● WHAT TO DO: Going through the records that follow, please count the lines with "brick" in them and give only the count.

• • • • • • •

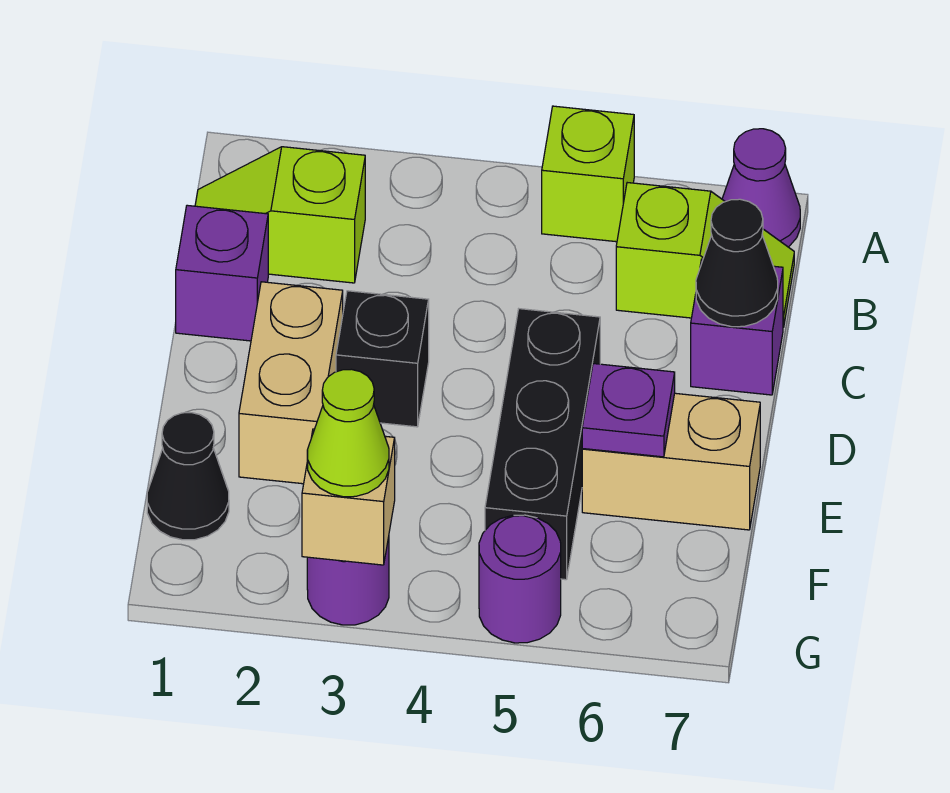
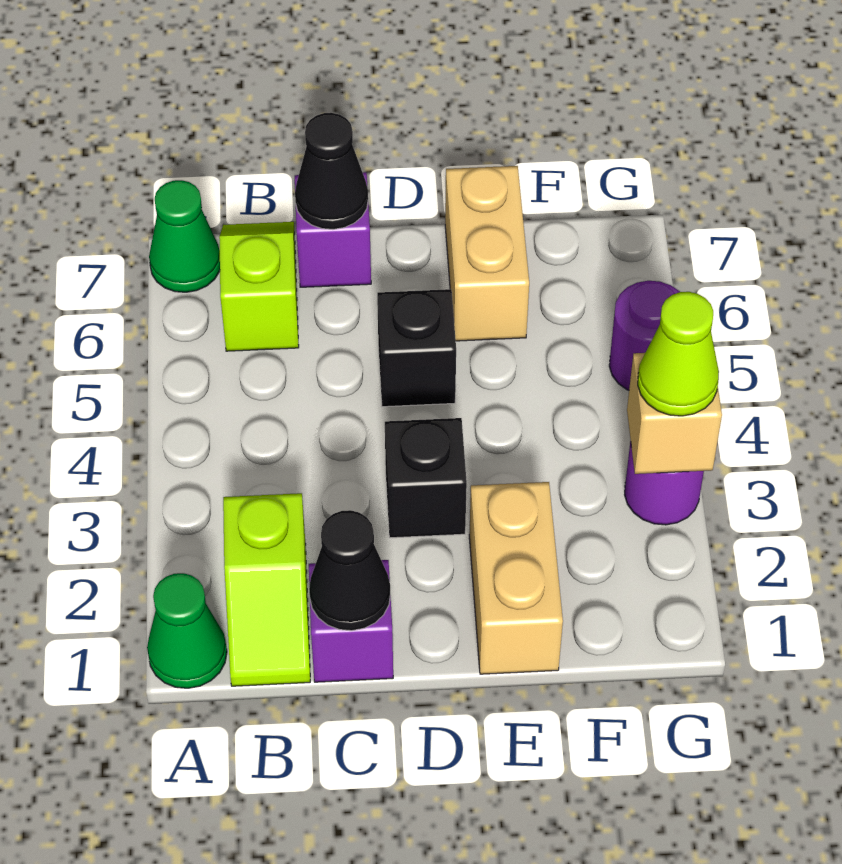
none -> green cone A1 level 1
lime brick A5 level 1 -> none
purple cone A7 level 1 -> green cone A7 level 1
tan brick D2:E2 level 1 -> tan brick E1:E2 level 1
black brick D5:F5 level 1 -> black brick D5 level 1
purple plate E6 level 2 -> none
black cone F1 level 1 -> black cone C1 level 2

• • • • • • •

● TASK ANSWER: 3